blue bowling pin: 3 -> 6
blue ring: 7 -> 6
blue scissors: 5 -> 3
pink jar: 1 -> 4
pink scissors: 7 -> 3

...

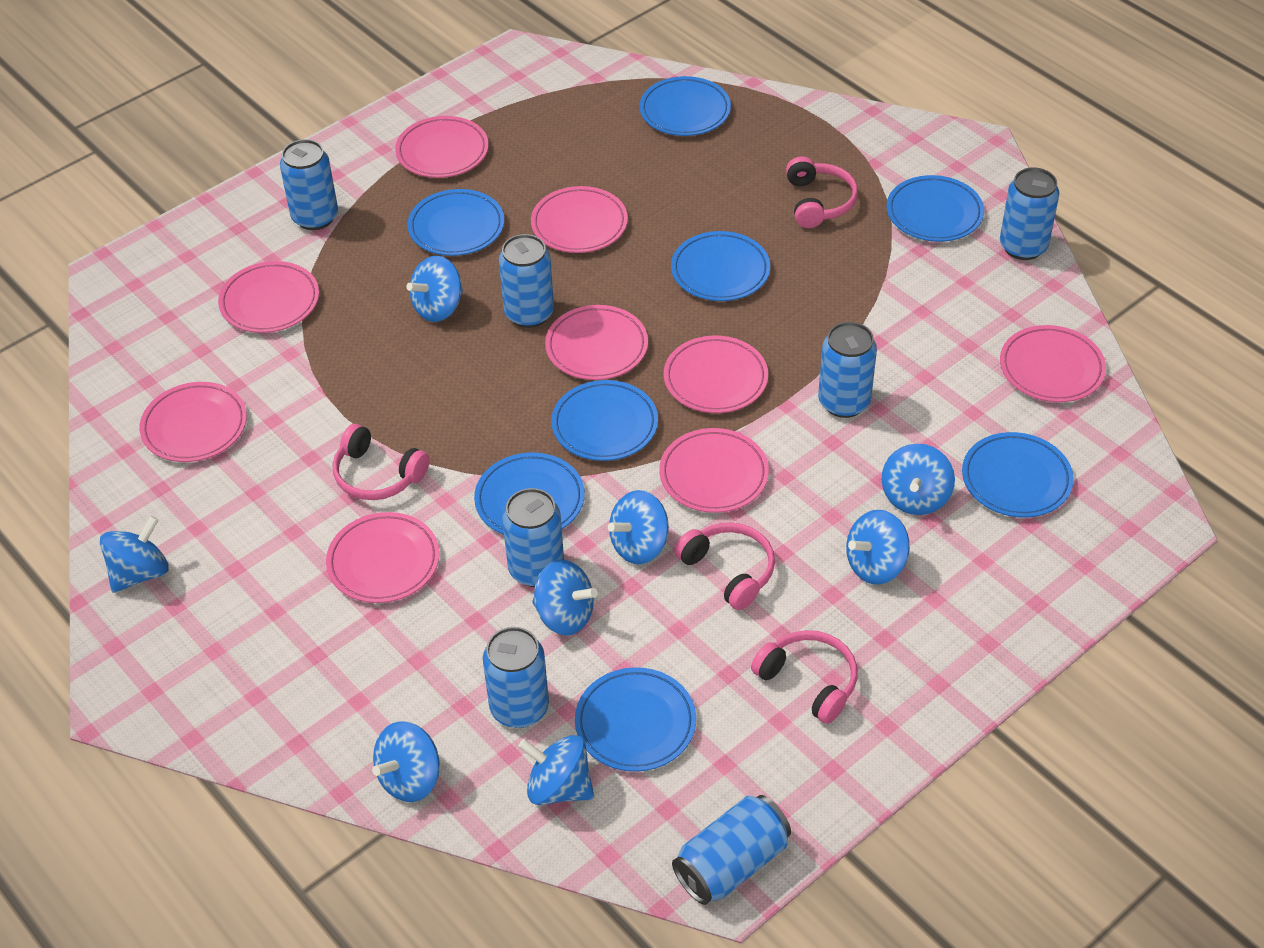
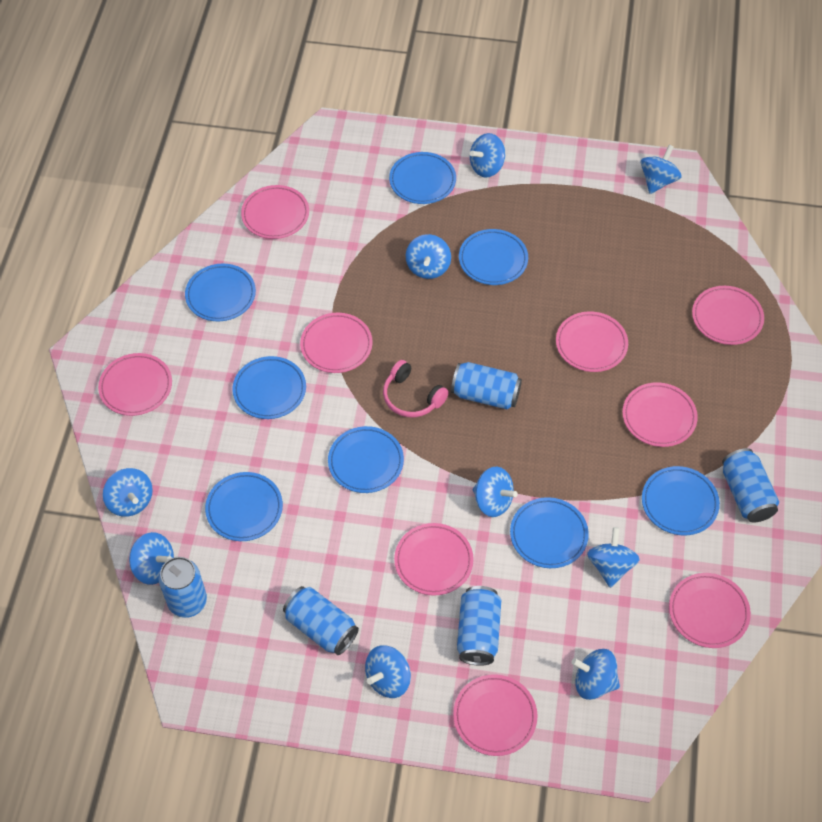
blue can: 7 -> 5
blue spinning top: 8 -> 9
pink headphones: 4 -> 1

= Required work =
Your answer must be the lines above from the one containing "blue bowling pin: 3 -> 6" to the one containing "pink scissors: 7 -> 3", both included, restated word for word.

= Completed task =
blue bowling pin: 3 -> 6
blue ring: 7 -> 6
blue scissors: 5 -> 3
pink jar: 1 -> 4
pink scissors: 7 -> 3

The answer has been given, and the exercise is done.